WHAT YOU SHOULD DO: Lines holding the string "emerald" in the listing below are to be copied.

═══ DATA SUPPLIED ═══

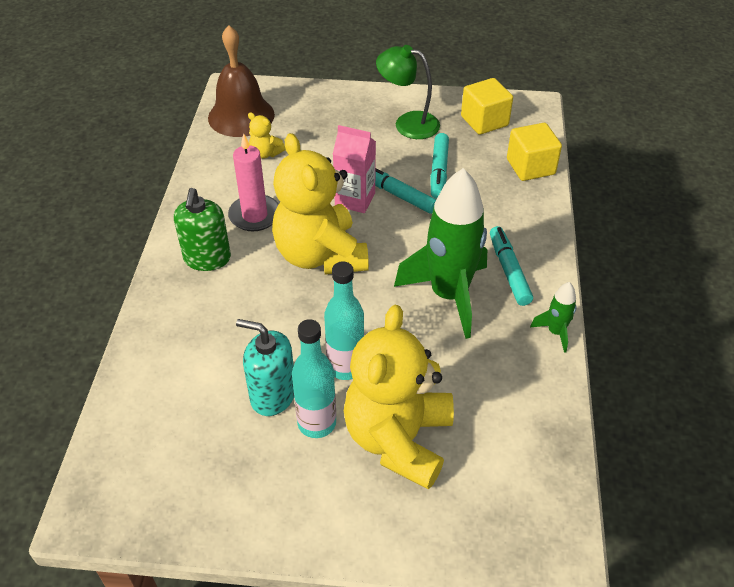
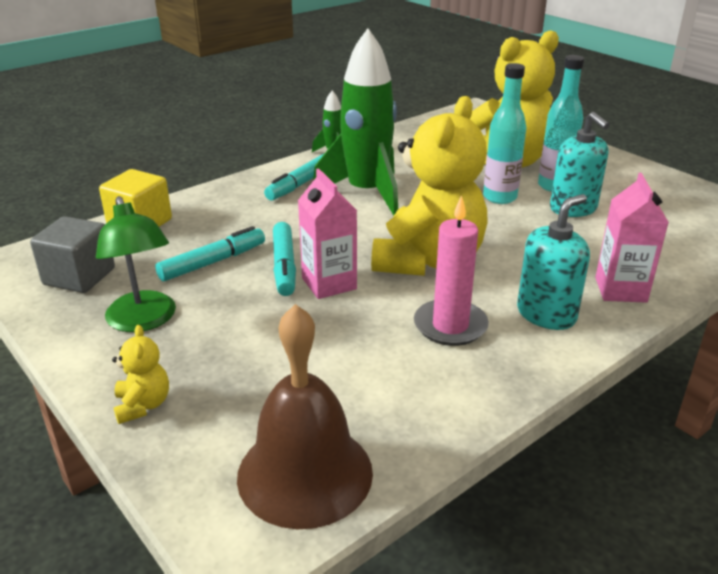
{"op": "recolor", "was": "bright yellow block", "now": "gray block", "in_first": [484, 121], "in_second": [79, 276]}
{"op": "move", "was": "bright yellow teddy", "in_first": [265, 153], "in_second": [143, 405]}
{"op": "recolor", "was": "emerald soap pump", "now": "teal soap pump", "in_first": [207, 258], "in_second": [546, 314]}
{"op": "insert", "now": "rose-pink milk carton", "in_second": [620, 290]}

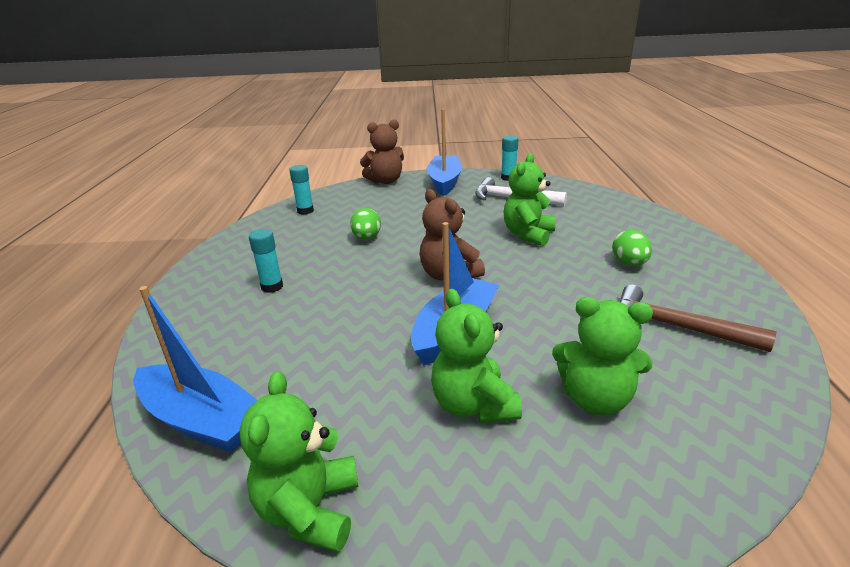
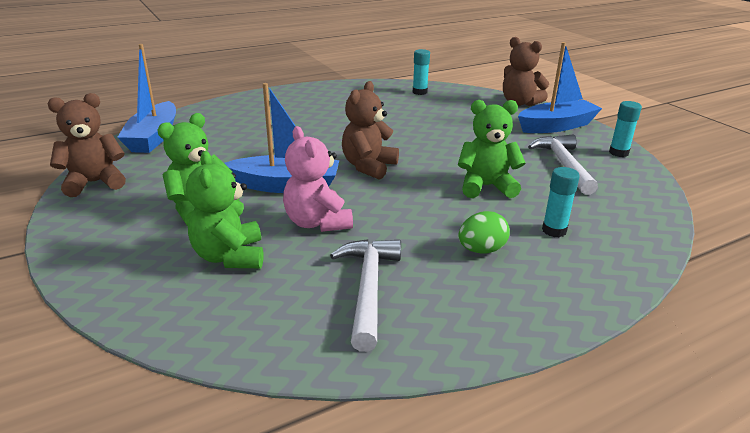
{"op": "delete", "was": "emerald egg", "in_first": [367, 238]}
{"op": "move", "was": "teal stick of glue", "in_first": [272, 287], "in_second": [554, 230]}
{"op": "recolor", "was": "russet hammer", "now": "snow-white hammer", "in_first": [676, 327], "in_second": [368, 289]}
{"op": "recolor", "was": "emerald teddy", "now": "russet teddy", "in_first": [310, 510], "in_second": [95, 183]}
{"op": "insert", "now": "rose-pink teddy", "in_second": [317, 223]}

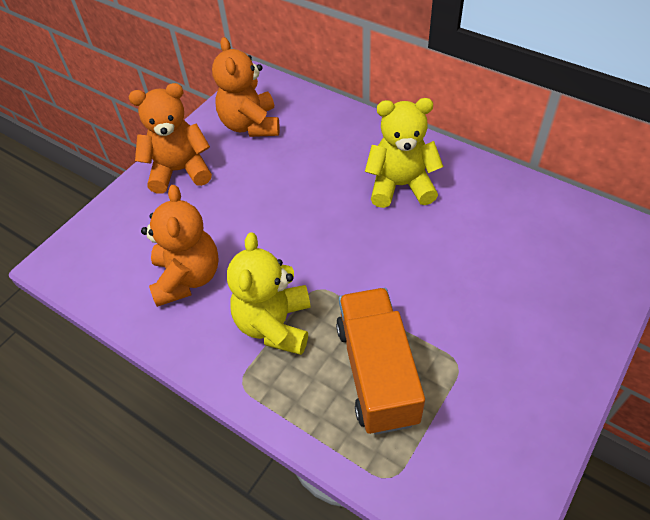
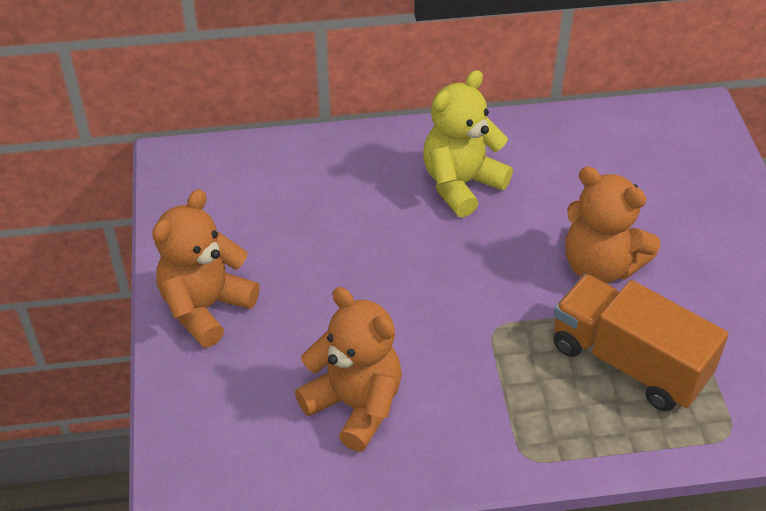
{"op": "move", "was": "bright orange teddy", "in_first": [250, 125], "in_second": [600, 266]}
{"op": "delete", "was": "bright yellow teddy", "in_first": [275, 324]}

═══
═══ DATA SUPPLIED ═══

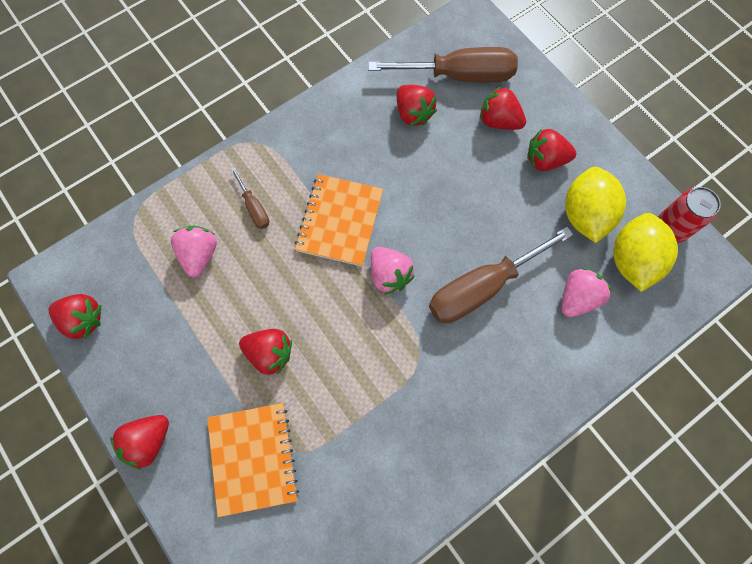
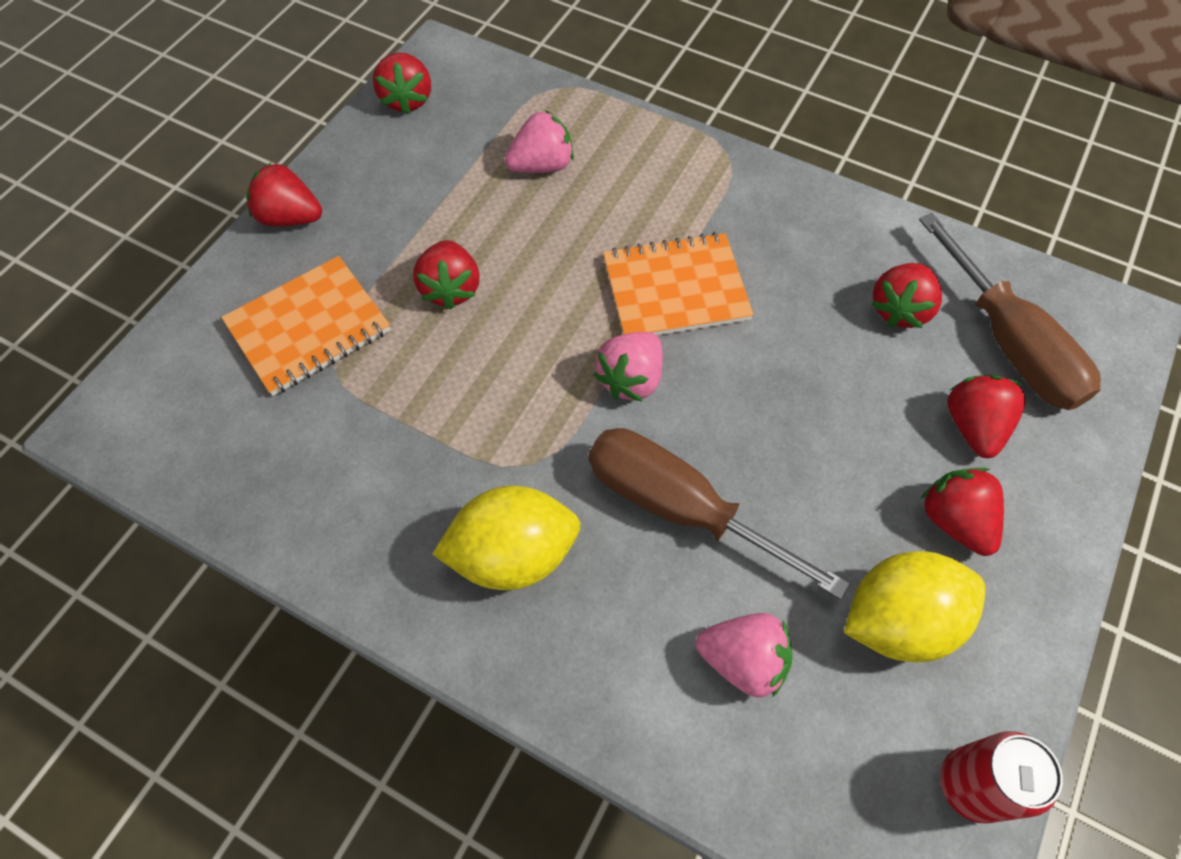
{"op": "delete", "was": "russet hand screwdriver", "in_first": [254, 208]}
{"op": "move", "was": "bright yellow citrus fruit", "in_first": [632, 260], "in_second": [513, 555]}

═══

EXERCISE RESULT:
{"op": "recolor", "was": "emerald soap pump", "now": "teal soap pump", "in_first": [207, 258], "in_second": [546, 314]}
{"op": "delete", "was": "emerald egg", "in_first": [367, 238]}
{"op": "recolor", "was": "emerald teddy", "now": "russet teddy", "in_first": [310, 510], "in_second": [95, 183]}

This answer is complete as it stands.